>> START Records for processing

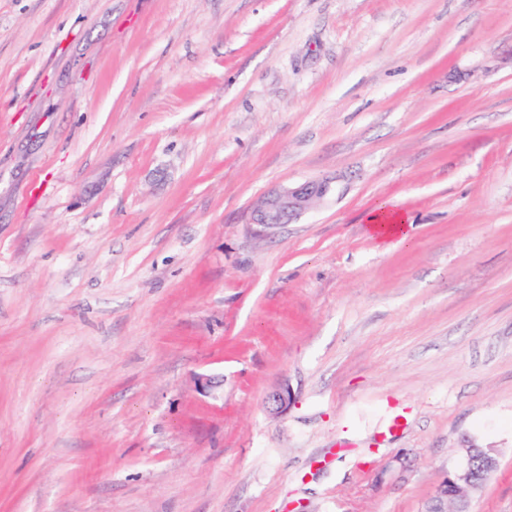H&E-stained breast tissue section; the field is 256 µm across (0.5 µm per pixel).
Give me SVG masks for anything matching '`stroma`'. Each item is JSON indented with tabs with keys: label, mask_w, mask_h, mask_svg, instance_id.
Returning <instances> with one entry per match:
<instances>
[{
	"label": "stroma",
	"mask_w": 512,
	"mask_h": 512,
	"mask_svg": "<svg viewBox=\"0 0 512 512\" xmlns=\"http://www.w3.org/2000/svg\"><path fill=\"white\" fill-rule=\"evenodd\" d=\"M473 444L512 512V0H0V512H446ZM331 190L330 182L323 180L273 189L257 202L252 221L265 225L288 224L292 218L325 198ZM368 230L373 238L388 245L393 239L404 241L408 236L409 217L395 207L382 205L367 216Z\"/></svg>",
	"instance_id": "35a3bbf8"
}]
</instances>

>> END Records for processing

--- Aim of the task ---
Pull out every line from the one with "Give me SVG" to the end of the listing, and output only those.

--- Solved exercise ---
Give me SVG masks for anything matching '`stroma`'. Each item is JSON indented with tabs with keys: label, mask_w, mask_h, mask_svg, instance_id.
Returning <instances> with one entry per match:
<instances>
[{
	"label": "stroma",
	"mask_w": 512,
	"mask_h": 512,
	"mask_svg": "<svg viewBox=\"0 0 512 512\" xmlns=\"http://www.w3.org/2000/svg\"><path fill=\"white\" fill-rule=\"evenodd\" d=\"M473 444L512 512V0H0V512H446ZM331 190L330 182L323 180L273 189L257 202L252 221L265 225L288 224L292 218L325 198ZM368 230L373 238L388 245L393 239L404 241L408 236L409 217L395 207L382 205L367 216Z\"/></svg>",
	"instance_id": "35a3bbf8"
}]
</instances>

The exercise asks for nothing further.